### ACTIVITY
Return the lines of the data below in which the string "elsewhere" occurs.

### TASK MATERIAL
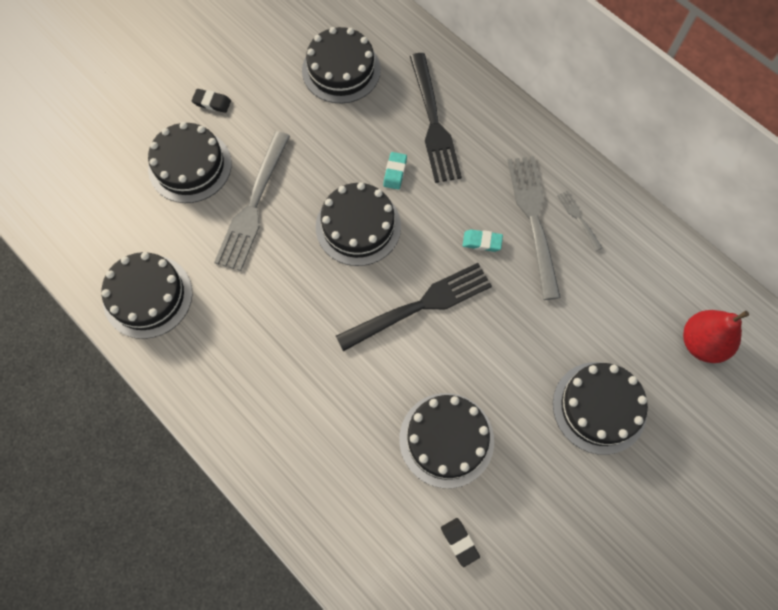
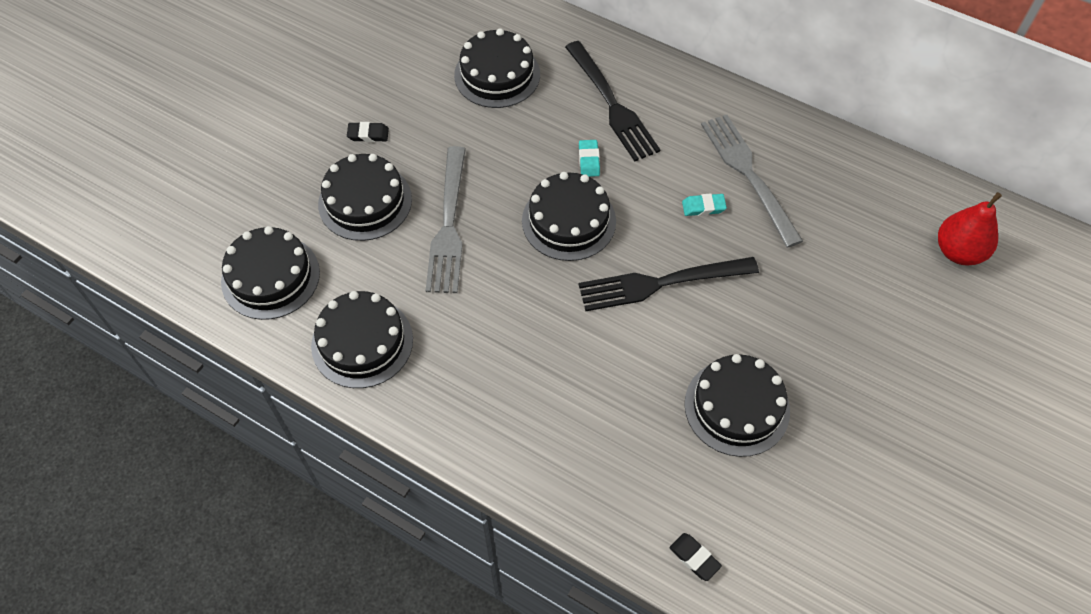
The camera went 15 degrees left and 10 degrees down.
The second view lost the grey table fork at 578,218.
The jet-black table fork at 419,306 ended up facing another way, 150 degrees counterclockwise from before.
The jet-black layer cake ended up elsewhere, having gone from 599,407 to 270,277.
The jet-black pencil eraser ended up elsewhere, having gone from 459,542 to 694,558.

### ANSWER AREA
The jet-black layer cake ended up elsewhere, having gone from 599,407 to 270,277.
The jet-black pencil eraser ended up elsewhere, having gone from 459,542 to 694,558.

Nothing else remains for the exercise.